(ABOUT THIS TASK) Scan the listing and copy each line where the word "plus" is present.

(SOURCE RECORDS)
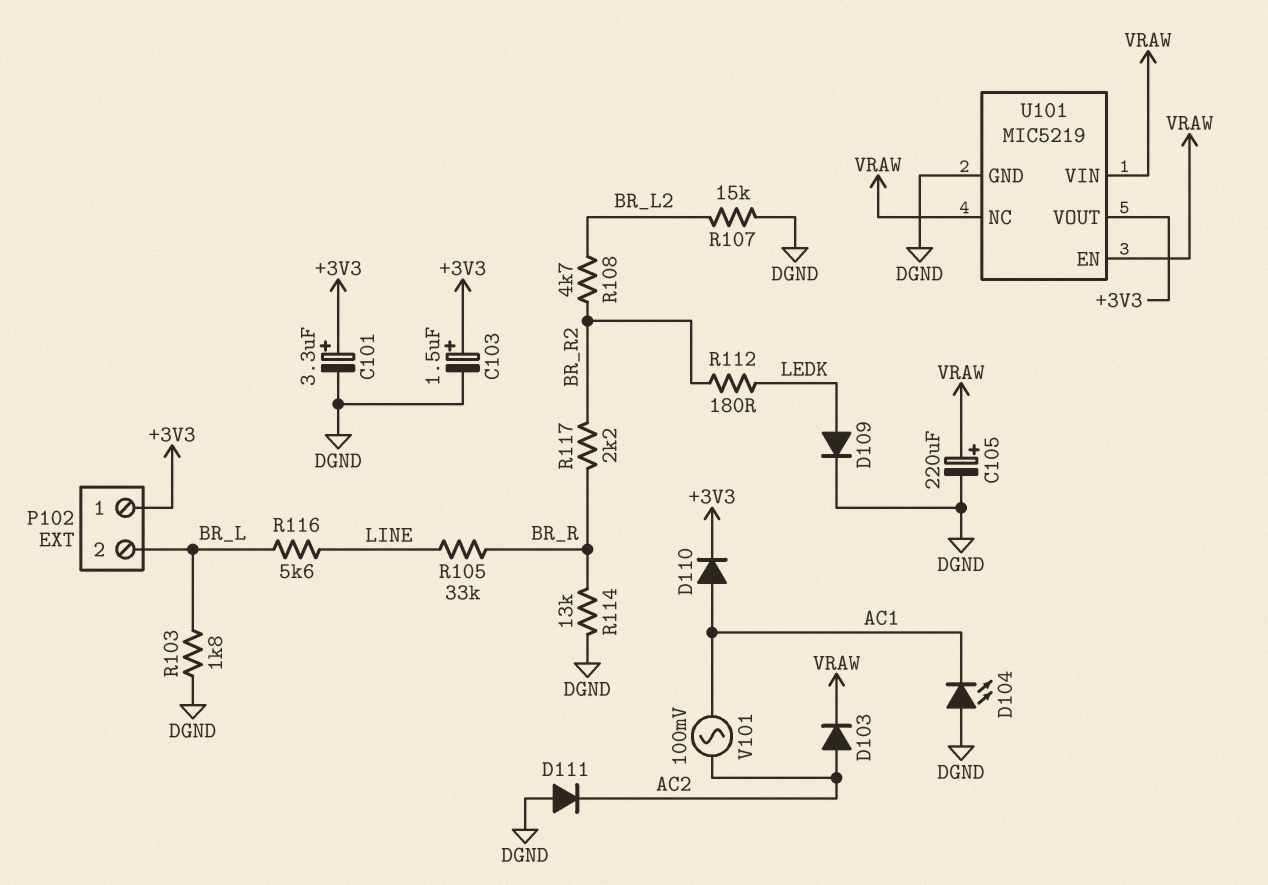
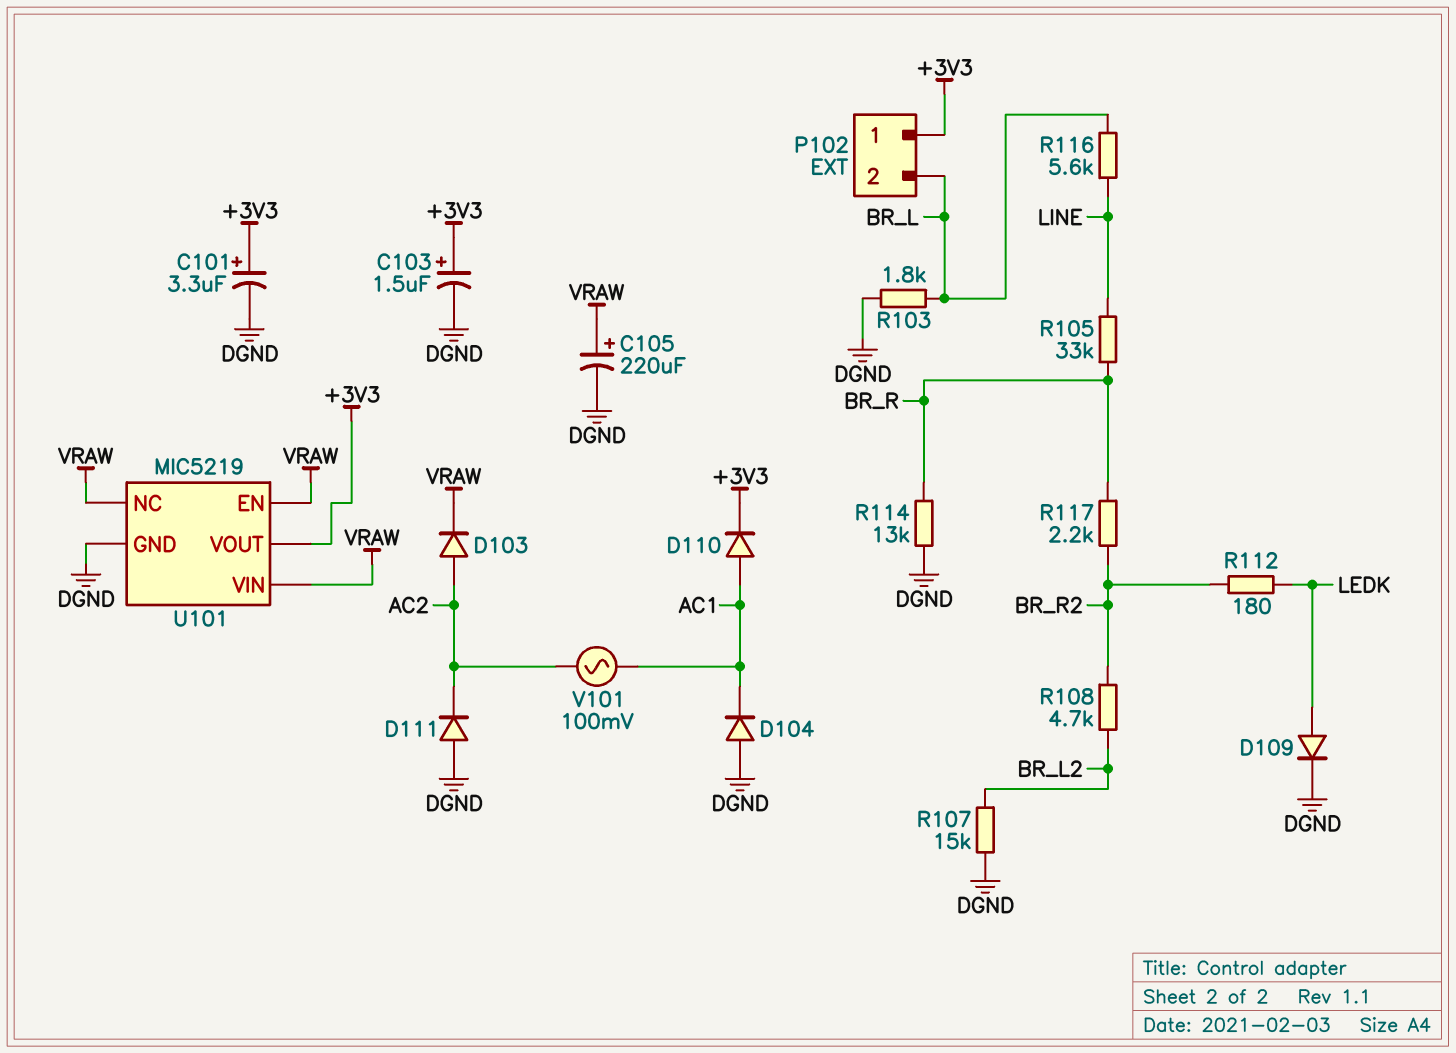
D104: LED (A DGND, K AC1) -> diode (A DGND, K AC1)

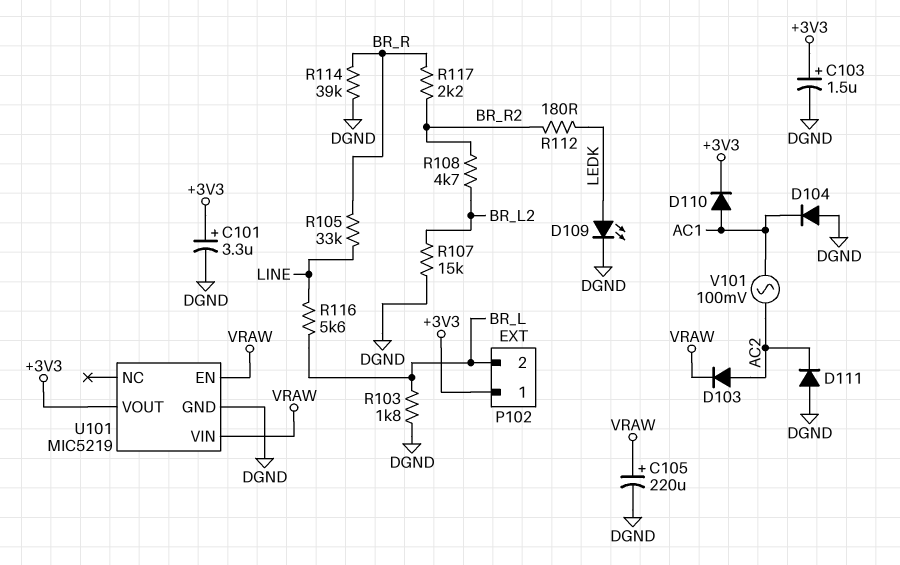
D109: diode (A LEDK, K DGND) -> LED (A LEDK, K DGND)
R114: 13k (BR_R, DGND) -> 39k (BR_R, DGND)
U101 pin NC: VRAW -> none

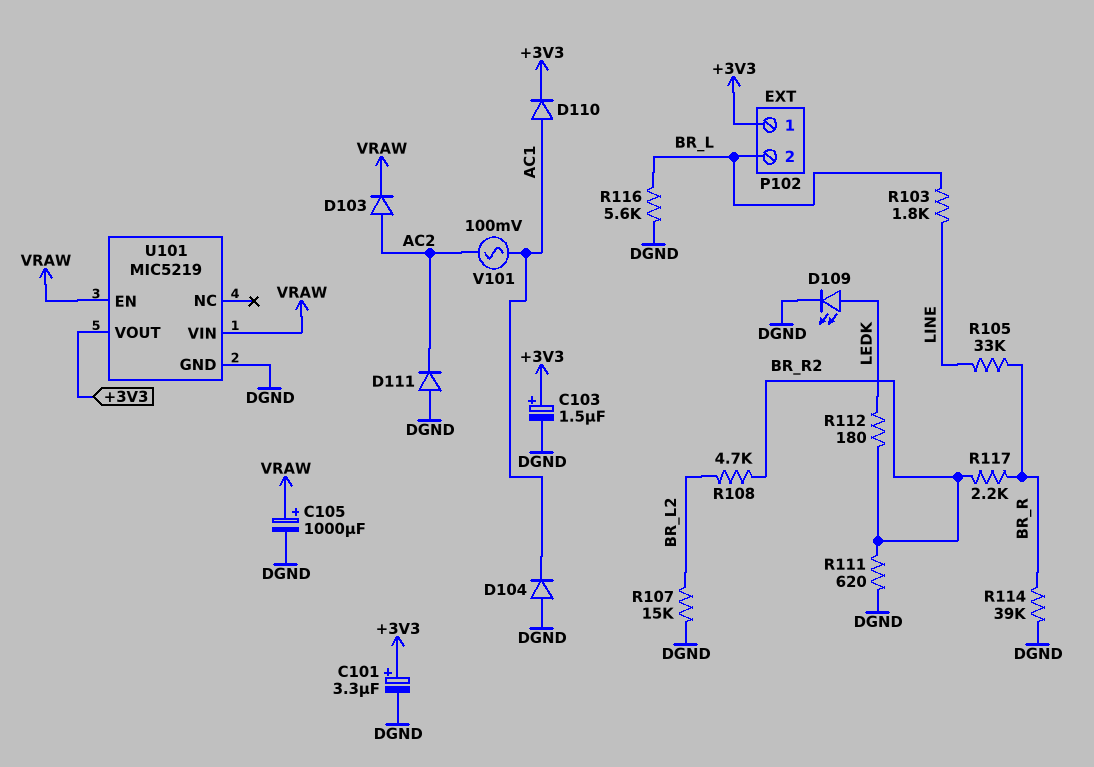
C105: 220uF (plus VRAW, minus DGND) -> 1000uF (plus VRAW, minus DGND)
R103: 1.8k (BR_L, DGND) -> 1.8k (BR_L, LINE)
R111: none -> 620 (BR_R2, DGND)
R116: 5.6k (BR_L, LINE) -> 5.6k (BR_L, DGND)

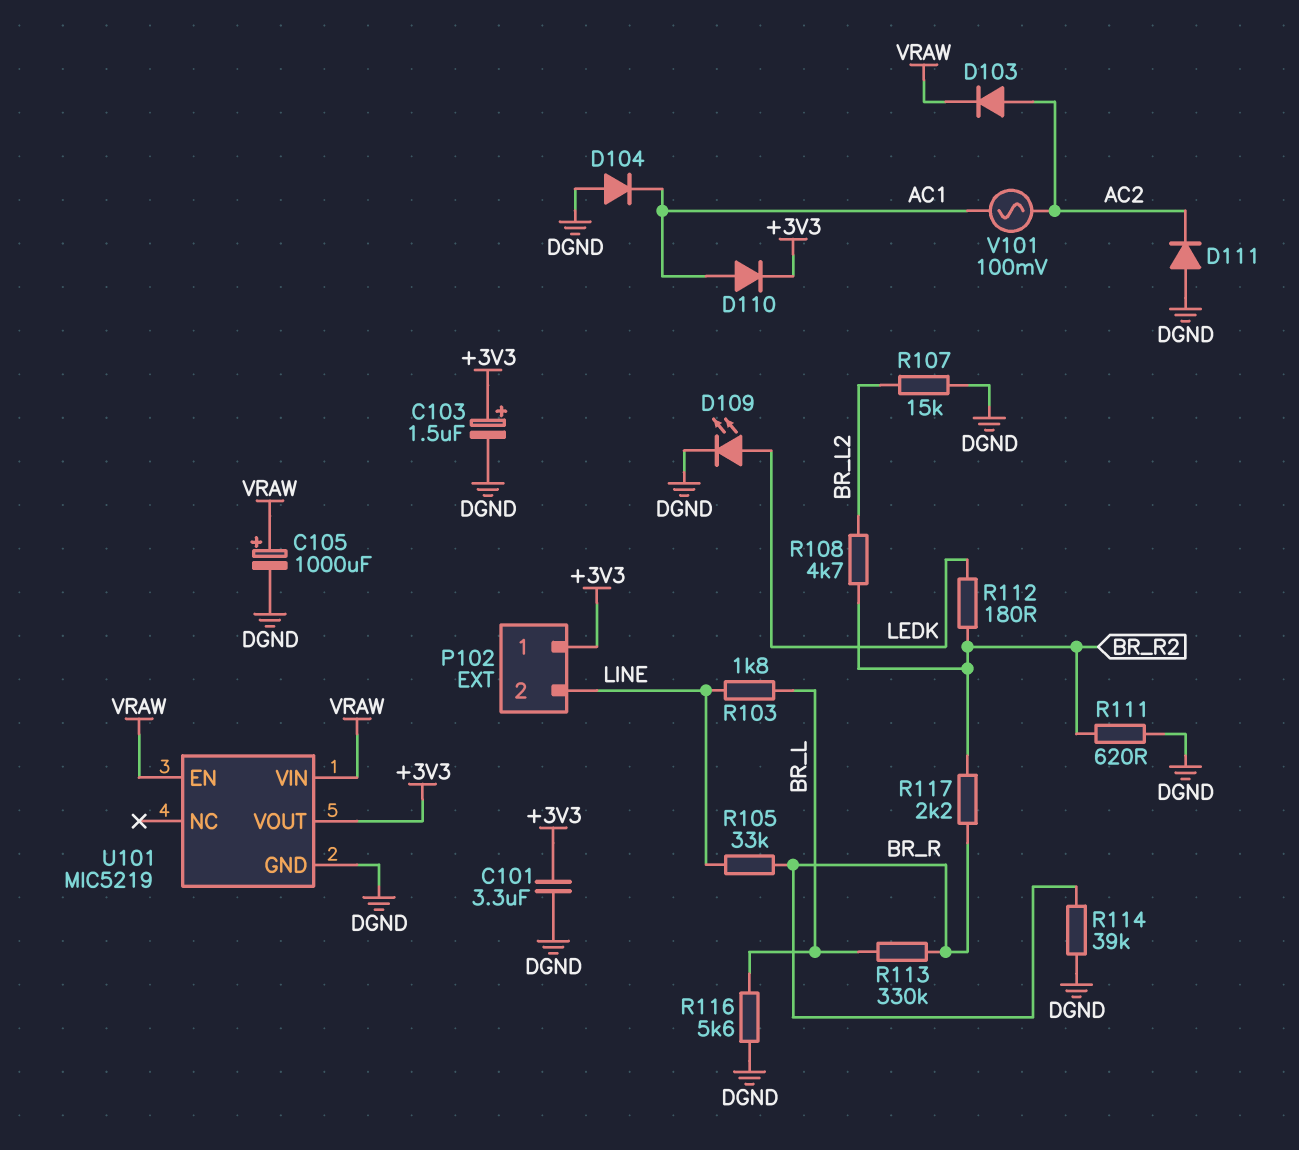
C101: 3.3uF (plus +3V3, minus DGND) -> 3.3uF (+3V3, DGND)
P102 pin 2: BR_L -> LINE
R113: none -> 330k (BR_L, BR_R)

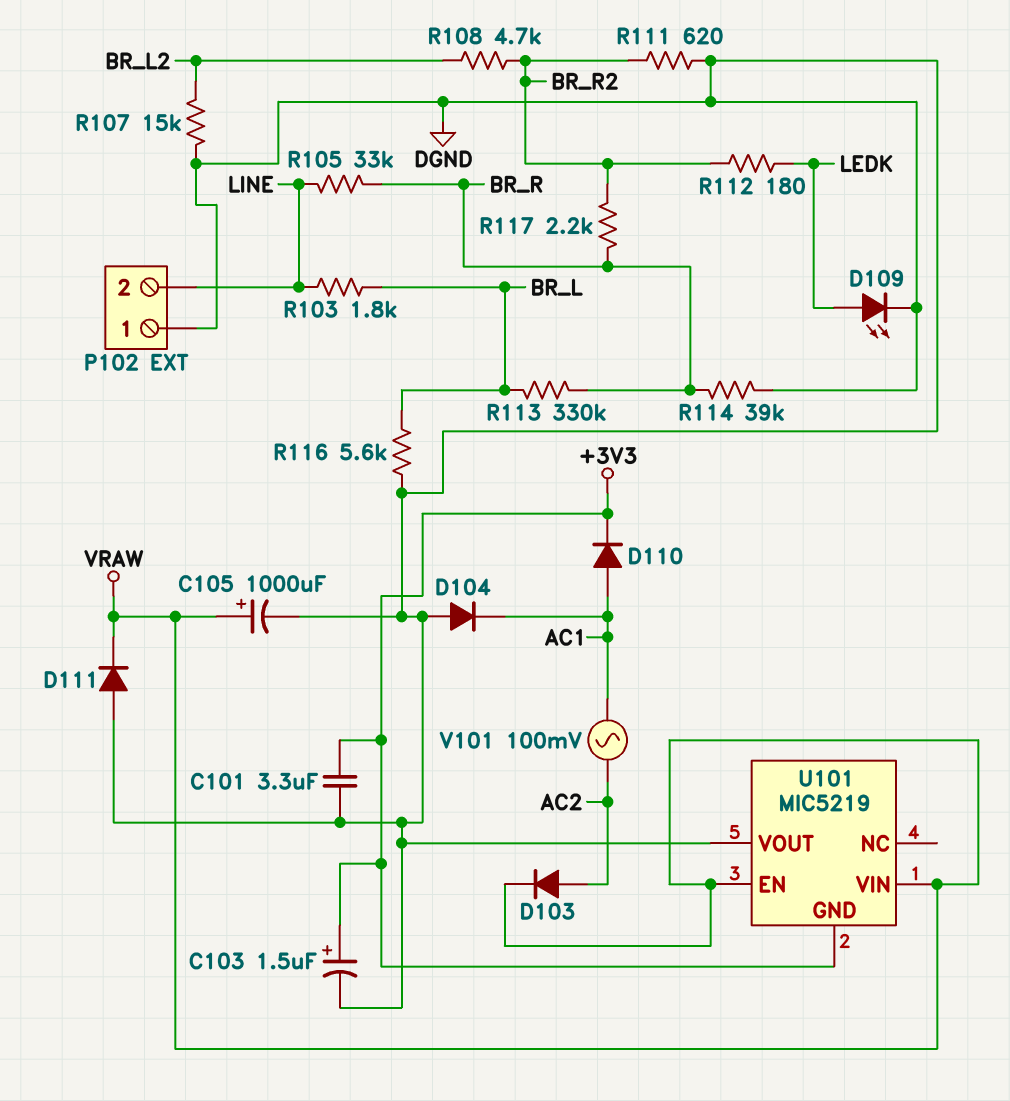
D111: diode (A DGND, K AC2) -> diode (A DGND, K VRAW)
P102 pin 1: +3V3 -> DGND
U101 pin GND: DGND -> +3V3
U101 pin VOUT: +3V3 -> DGND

(EXERCISE ANSWER)
C105: 220uF (plus VRAW, minus DGND) -> 1000uF (plus VRAW, minus DGND)
C101: 3.3uF (plus +3V3, minus DGND) -> 3.3uF (+3V3, DGND)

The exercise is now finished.